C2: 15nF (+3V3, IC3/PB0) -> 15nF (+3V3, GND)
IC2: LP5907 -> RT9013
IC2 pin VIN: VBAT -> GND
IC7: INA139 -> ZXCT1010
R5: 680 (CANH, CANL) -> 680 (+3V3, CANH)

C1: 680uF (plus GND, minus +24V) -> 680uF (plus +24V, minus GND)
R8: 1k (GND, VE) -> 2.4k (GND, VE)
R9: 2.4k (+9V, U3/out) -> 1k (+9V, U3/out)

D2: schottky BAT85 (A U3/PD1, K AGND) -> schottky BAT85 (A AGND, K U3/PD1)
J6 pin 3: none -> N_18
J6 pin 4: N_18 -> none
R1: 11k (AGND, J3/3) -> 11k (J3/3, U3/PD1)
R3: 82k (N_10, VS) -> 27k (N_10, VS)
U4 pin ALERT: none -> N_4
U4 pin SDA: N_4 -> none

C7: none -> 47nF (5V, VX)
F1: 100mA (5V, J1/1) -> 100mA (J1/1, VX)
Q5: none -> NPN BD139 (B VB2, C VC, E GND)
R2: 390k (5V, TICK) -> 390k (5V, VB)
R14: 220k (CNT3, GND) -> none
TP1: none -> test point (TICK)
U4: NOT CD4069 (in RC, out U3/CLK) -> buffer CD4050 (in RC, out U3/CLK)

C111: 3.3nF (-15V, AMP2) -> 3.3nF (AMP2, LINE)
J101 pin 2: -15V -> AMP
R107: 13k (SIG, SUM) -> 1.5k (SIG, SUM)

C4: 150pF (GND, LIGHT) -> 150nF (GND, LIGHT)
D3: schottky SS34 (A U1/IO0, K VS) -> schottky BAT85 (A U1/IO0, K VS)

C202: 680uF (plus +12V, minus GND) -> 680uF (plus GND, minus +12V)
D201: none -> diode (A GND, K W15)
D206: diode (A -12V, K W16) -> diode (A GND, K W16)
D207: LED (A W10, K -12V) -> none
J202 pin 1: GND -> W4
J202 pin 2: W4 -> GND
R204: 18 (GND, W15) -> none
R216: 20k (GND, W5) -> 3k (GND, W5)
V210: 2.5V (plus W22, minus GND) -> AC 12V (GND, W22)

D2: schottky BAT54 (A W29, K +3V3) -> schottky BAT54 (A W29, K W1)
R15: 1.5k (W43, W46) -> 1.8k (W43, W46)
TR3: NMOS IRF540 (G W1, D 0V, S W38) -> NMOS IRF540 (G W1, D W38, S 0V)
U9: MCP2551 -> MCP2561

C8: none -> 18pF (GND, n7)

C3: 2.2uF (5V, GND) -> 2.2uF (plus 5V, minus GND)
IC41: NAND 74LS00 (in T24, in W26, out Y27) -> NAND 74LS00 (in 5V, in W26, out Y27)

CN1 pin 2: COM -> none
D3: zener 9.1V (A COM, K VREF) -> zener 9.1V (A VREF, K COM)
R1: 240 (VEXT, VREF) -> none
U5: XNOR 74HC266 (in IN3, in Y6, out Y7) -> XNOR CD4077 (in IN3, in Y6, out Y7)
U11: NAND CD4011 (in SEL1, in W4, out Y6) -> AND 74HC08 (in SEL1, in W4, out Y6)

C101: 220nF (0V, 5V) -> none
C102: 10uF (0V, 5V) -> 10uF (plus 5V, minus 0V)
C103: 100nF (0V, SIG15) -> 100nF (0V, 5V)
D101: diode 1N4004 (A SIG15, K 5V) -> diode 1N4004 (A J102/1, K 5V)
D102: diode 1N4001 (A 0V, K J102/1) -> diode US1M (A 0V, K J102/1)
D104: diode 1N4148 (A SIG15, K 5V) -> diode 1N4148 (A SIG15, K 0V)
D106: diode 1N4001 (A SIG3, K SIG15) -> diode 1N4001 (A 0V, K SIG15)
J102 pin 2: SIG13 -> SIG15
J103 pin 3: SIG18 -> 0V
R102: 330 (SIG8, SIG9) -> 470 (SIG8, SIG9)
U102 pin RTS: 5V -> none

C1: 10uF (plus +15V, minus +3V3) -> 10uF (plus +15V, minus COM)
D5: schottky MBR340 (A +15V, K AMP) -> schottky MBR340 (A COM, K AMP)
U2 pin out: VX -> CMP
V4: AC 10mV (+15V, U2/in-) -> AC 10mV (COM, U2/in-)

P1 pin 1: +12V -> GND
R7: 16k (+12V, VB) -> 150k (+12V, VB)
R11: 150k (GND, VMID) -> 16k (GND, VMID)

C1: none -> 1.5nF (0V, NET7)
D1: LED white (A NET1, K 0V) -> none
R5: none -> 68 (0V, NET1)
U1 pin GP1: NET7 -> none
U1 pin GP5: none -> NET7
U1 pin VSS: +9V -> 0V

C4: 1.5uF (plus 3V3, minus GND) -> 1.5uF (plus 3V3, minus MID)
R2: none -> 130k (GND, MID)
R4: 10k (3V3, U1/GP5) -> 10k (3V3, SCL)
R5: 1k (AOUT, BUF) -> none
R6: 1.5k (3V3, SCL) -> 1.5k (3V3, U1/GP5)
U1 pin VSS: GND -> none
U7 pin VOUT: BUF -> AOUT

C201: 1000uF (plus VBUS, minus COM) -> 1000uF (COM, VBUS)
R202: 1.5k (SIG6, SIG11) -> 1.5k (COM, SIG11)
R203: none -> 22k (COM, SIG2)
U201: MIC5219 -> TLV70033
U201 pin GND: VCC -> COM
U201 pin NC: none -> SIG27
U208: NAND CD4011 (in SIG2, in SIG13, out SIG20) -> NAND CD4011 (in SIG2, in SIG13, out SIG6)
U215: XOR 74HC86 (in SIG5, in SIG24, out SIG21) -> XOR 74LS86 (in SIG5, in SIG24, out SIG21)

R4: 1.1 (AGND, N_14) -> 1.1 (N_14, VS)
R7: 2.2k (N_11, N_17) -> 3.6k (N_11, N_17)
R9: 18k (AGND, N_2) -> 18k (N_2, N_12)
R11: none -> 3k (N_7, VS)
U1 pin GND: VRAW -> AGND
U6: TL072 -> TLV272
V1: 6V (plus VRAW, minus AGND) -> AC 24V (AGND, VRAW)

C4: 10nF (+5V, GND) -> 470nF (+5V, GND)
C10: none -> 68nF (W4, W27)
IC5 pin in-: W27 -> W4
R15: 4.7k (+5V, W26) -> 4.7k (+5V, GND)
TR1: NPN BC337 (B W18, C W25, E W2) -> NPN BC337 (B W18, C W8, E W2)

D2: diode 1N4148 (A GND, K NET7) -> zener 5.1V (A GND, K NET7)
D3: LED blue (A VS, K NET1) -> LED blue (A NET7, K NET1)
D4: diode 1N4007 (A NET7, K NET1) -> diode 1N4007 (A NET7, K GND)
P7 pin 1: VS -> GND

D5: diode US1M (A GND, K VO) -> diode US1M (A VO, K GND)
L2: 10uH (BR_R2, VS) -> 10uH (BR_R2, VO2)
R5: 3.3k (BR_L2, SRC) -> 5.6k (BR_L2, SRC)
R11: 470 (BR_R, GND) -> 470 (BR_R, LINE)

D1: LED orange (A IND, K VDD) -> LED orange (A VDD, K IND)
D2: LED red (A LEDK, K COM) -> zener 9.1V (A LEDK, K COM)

----

Print exactly, and only, the lines from the line containing "U201 pin NC: none -> SIG27" through the final line of the records, both included.

▸ **Completed task**:
U201 pin NC: none -> SIG27
U208: NAND CD4011 (in SIG2, in SIG13, out SIG20) -> NAND CD4011 (in SIG2, in SIG13, out SIG6)
U215: XOR 74HC86 (in SIG5, in SIG24, out SIG21) -> XOR 74LS86 (in SIG5, in SIG24, out SIG21)

R4: 1.1 (AGND, N_14) -> 1.1 (N_14, VS)
R7: 2.2k (N_11, N_17) -> 3.6k (N_11, N_17)
R9: 18k (AGND, N_2) -> 18k (N_2, N_12)
R11: none -> 3k (N_7, VS)
U1 pin GND: VRAW -> AGND
U6: TL072 -> TLV272
V1: 6V (plus VRAW, minus AGND) -> AC 24V (AGND, VRAW)

C4: 10nF (+5V, GND) -> 470nF (+5V, GND)
C10: none -> 68nF (W4, W27)
IC5 pin in-: W27 -> W4
R15: 4.7k (+5V, W26) -> 4.7k (+5V, GND)
TR1: NPN BC337 (B W18, C W25, E W2) -> NPN BC337 (B W18, C W8, E W2)

D2: diode 1N4148 (A GND, K NET7) -> zener 5.1V (A GND, K NET7)
D3: LED blue (A VS, K NET1) -> LED blue (A NET7, K NET1)
D4: diode 1N4007 (A NET7, K NET1) -> diode 1N4007 (A NET7, K GND)
P7 pin 1: VS -> GND

D5: diode US1M (A GND, K VO) -> diode US1M (A VO, K GND)
L2: 10uH (BR_R2, VS) -> 10uH (BR_R2, VO2)
R5: 3.3k (BR_L2, SRC) -> 5.6k (BR_L2, SRC)
R11: 470 (BR_R, GND) -> 470 (BR_R, LINE)

D1: LED orange (A IND, K VDD) -> LED orange (A VDD, K IND)
D2: LED red (A LEDK, K COM) -> zener 9.1V (A LEDK, K COM)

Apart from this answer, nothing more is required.